SOURCE MATERIAL »
--- --- ---

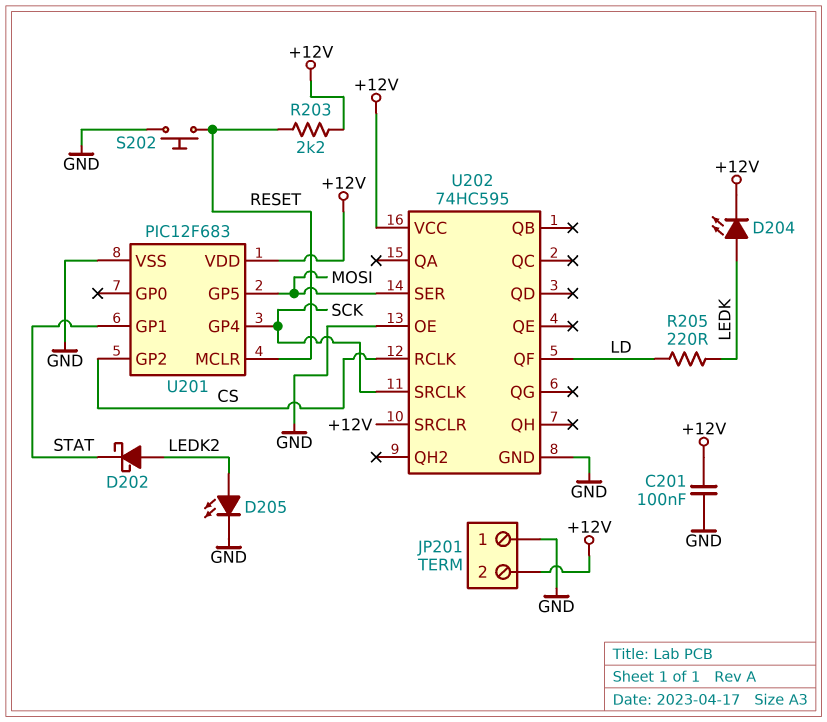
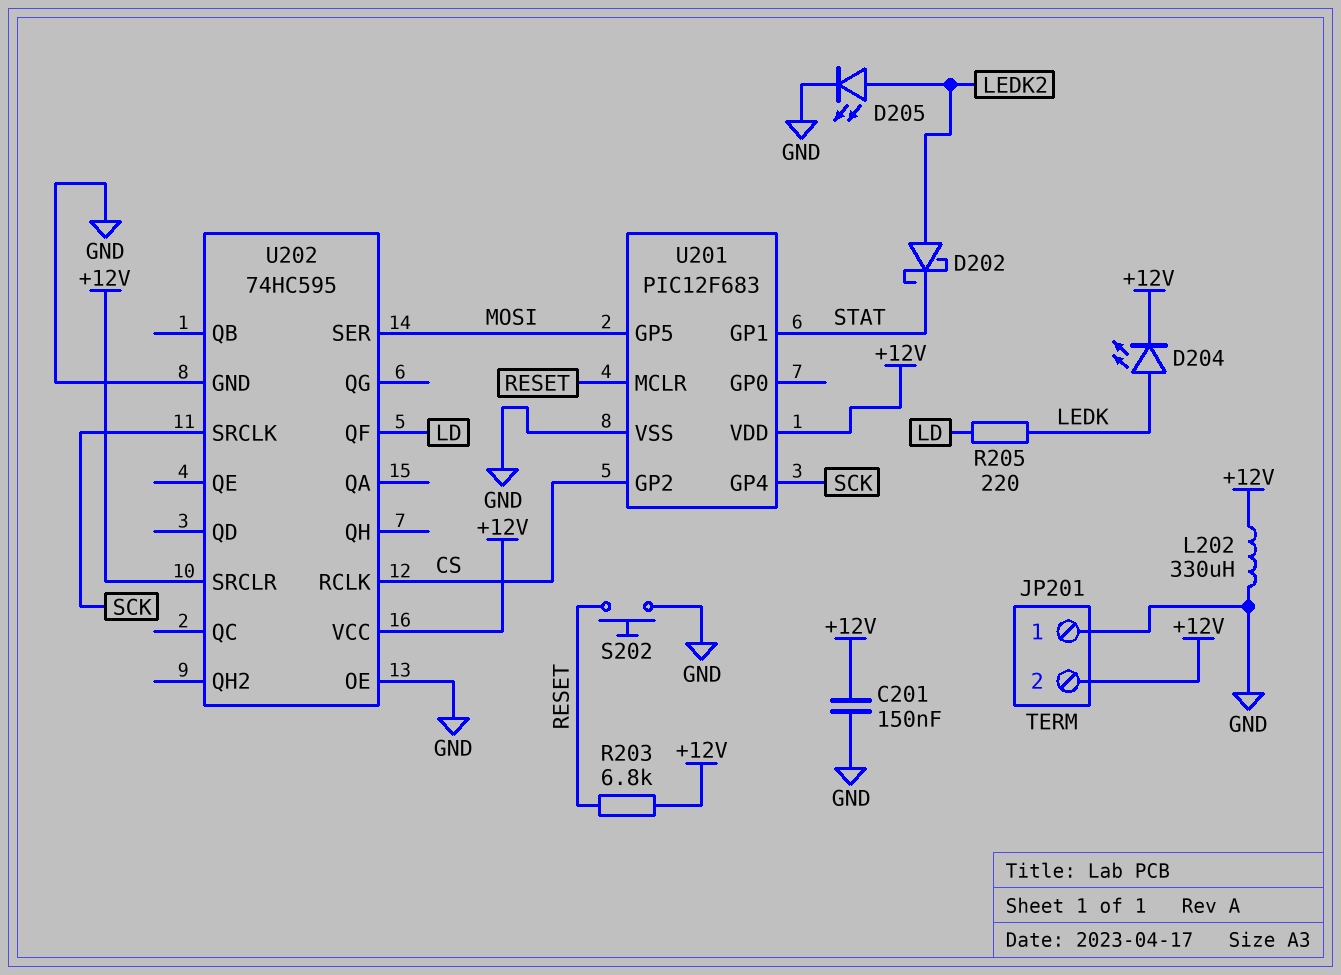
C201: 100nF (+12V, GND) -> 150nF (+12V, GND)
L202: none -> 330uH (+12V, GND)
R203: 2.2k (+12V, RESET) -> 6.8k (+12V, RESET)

--- --- ---

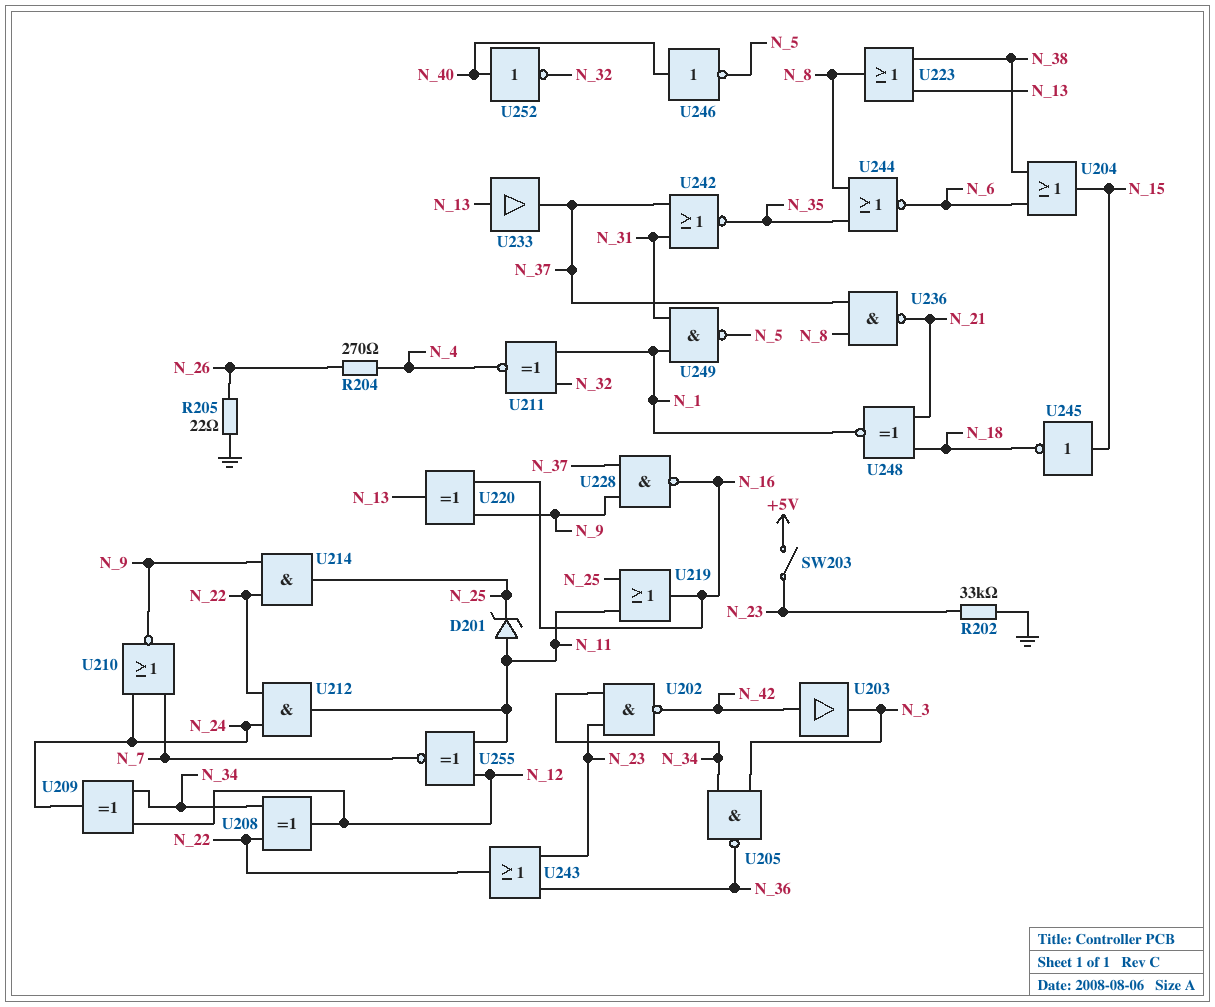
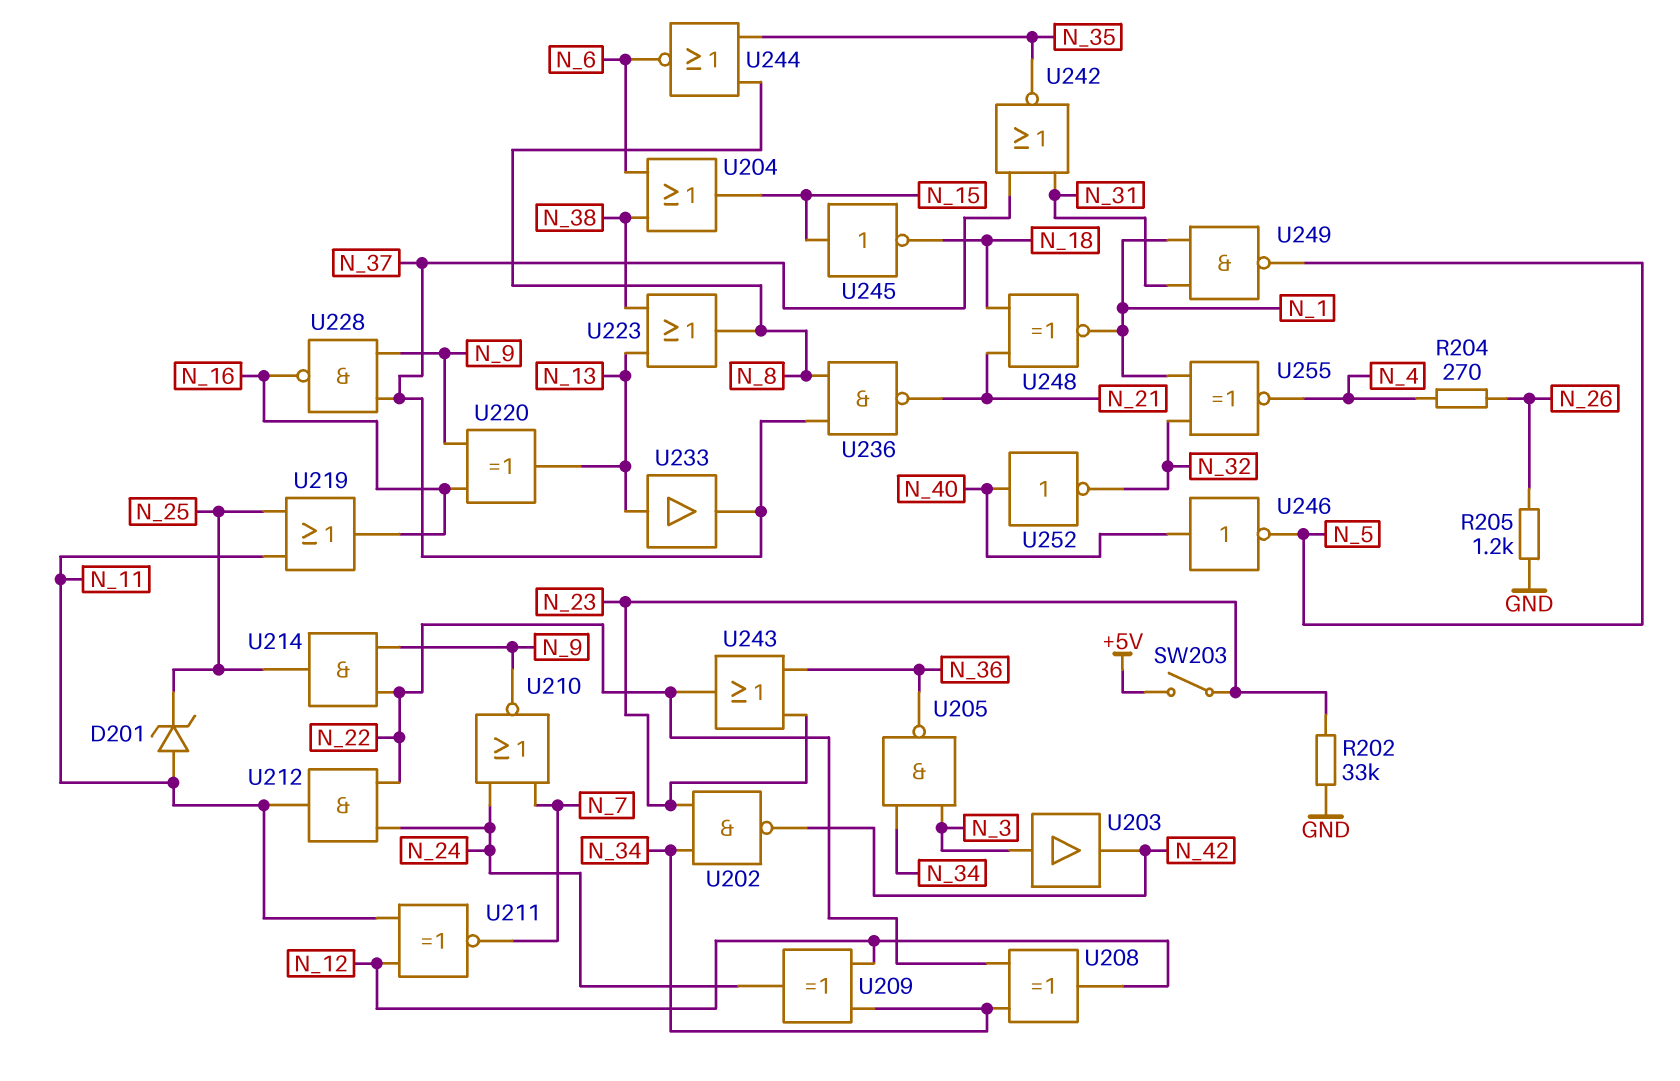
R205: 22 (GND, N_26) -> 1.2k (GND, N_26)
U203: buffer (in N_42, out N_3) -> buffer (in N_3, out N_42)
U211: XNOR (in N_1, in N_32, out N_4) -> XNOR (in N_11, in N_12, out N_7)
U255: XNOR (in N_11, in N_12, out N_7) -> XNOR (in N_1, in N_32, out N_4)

--- --- ---

WHAT IS BEING ASKED » Collect the lines of the data that carry the word "XNOR".

RESULT BELOW »
U211: XNOR (in N_1, in N_32, out N_4) -> XNOR (in N_11, in N_12, out N_7)
U255: XNOR (in N_11, in N_12, out N_7) -> XNOR (in N_1, in N_32, out N_4)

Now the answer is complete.